──────── Task data ────────

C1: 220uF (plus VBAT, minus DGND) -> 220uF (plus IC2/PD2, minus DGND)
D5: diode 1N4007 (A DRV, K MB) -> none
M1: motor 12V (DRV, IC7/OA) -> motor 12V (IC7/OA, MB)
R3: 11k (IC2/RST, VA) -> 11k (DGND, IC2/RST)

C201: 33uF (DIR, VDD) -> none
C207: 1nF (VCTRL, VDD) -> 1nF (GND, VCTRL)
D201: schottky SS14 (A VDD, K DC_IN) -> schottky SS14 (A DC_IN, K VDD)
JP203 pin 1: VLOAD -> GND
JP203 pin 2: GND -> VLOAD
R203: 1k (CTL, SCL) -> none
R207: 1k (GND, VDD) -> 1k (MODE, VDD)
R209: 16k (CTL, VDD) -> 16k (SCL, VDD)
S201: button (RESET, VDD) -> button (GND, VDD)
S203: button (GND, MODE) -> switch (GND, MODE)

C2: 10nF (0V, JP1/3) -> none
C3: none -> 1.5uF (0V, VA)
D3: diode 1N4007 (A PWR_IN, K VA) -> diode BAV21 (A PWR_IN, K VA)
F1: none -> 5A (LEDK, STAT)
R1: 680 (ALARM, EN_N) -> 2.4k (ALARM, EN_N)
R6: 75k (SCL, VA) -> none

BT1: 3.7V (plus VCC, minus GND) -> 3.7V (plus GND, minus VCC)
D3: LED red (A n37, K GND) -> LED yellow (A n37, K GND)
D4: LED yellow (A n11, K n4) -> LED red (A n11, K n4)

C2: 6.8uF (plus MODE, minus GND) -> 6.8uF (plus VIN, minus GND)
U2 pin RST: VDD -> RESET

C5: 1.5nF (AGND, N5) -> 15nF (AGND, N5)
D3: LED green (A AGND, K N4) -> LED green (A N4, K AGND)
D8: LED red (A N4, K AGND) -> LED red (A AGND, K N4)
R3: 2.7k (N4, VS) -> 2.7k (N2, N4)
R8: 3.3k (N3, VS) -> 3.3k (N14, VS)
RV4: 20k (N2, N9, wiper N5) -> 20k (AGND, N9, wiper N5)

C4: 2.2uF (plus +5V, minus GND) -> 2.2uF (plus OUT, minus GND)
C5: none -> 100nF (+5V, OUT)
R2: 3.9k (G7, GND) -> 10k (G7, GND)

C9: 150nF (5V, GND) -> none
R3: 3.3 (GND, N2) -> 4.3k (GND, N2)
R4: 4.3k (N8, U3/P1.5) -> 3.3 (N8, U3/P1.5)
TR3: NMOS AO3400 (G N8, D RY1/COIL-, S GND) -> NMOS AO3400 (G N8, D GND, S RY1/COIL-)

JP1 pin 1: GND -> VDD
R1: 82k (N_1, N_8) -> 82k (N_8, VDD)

────────

## Goal of the exercise
Taking the material above, extract exactly and only the lines from the line with "JP203 pin 2: GND -> VLOAD" to the line with "C5: none -> 100nF (+5V, OUT)", inclusive of both.

## Answer to this problem
JP203 pin 2: GND -> VLOAD
R203: 1k (CTL, SCL) -> none
R207: 1k (GND, VDD) -> 1k (MODE, VDD)
R209: 16k (CTL, VDD) -> 16k (SCL, VDD)
S201: button (RESET, VDD) -> button (GND, VDD)
S203: button (GND, MODE) -> switch (GND, MODE)

C2: 10nF (0V, JP1/3) -> none
C3: none -> 1.5uF (0V, VA)
D3: diode 1N4007 (A PWR_IN, K VA) -> diode BAV21 (A PWR_IN, K VA)
F1: none -> 5A (LEDK, STAT)
R1: 680 (ALARM, EN_N) -> 2.4k (ALARM, EN_N)
R6: 75k (SCL, VA) -> none

BT1: 3.7V (plus VCC, minus GND) -> 3.7V (plus GND, minus VCC)
D3: LED red (A n37, K GND) -> LED yellow (A n37, K GND)
D4: LED yellow (A n11, K n4) -> LED red (A n11, K n4)

C2: 6.8uF (plus MODE, minus GND) -> 6.8uF (plus VIN, minus GND)
U2 pin RST: VDD -> RESET

C5: 1.5nF (AGND, N5) -> 15nF (AGND, N5)
D3: LED green (A AGND, K N4) -> LED green (A N4, K AGND)
D8: LED red (A N4, K AGND) -> LED red (A AGND, K N4)
R3: 2.7k (N4, VS) -> 2.7k (N2, N4)
R8: 3.3k (N3, VS) -> 3.3k (N14, VS)
RV4: 20k (N2, N9, wiper N5) -> 20k (AGND, N9, wiper N5)

C4: 2.2uF (plus +5V, minus GND) -> 2.2uF (plus OUT, minus GND)
C5: none -> 100nF (+5V, OUT)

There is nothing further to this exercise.